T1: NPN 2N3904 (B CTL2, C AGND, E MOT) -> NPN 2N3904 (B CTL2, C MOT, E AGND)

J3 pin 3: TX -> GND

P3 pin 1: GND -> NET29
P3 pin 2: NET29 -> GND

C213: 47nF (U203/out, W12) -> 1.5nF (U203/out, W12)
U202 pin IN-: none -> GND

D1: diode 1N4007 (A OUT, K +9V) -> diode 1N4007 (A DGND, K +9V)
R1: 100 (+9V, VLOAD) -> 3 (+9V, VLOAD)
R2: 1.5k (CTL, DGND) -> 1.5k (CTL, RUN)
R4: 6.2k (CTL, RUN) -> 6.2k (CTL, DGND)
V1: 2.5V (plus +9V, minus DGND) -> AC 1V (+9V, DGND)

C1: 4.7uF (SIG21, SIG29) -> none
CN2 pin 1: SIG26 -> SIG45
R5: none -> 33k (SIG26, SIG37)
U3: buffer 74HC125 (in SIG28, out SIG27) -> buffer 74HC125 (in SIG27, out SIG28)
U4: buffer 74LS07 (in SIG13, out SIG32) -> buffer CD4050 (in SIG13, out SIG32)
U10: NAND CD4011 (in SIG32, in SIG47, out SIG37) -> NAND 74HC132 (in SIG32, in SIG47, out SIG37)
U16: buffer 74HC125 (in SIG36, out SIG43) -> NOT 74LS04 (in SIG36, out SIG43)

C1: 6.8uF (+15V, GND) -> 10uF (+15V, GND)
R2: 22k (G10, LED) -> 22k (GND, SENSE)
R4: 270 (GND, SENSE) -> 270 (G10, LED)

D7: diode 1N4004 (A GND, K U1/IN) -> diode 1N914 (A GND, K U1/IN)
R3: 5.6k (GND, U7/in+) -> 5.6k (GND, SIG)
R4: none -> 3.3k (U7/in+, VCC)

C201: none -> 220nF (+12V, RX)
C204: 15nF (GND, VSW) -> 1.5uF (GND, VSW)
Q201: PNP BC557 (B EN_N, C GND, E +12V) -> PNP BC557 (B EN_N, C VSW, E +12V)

#### [Work order]
Every line from the one holding "R4: none -> 3.3k (U7/in+, VCC)" through the last line of the listing above should be set down exactly, and nothing more.

#### [Expected output]
R4: none -> 3.3k (U7/in+, VCC)

C201: none -> 220nF (+12V, RX)
C204: 15nF (GND, VSW) -> 1.5uF (GND, VSW)
Q201: PNP BC557 (B EN_N, C GND, E +12V) -> PNP BC557 (B EN_N, C VSW, E +12V)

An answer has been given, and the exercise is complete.